# Source material:
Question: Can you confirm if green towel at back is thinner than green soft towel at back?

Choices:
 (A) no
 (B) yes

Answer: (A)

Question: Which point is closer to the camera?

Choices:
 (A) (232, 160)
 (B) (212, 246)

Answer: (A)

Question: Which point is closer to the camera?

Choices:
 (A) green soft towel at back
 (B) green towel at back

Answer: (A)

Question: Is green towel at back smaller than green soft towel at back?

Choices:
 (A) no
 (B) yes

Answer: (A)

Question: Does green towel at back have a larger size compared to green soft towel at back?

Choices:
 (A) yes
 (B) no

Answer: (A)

# Work to do:
Write out all the entries above word for word.

# Written solution:
Question: Can you confirm if green towel at back is thinner than green soft towel at back?

Choices:
 (A) no
 (B) yes

Answer: (A)

Question: Which point is closer to the camera?

Choices:
 (A) (232, 160)
 (B) (212, 246)

Answer: (A)

Question: Which point is closer to the camera?

Choices:
 (A) green soft towel at back
 (B) green towel at back

Answer: (A)

Question: Is green towel at back smaller than green soft towel at back?

Choices:
 (A) no
 (B) yes

Answer: (A)

Question: Does green towel at back have a larger size compared to green soft towel at back?

Choices:
 (A) yes
 (B) no

Answer: (A)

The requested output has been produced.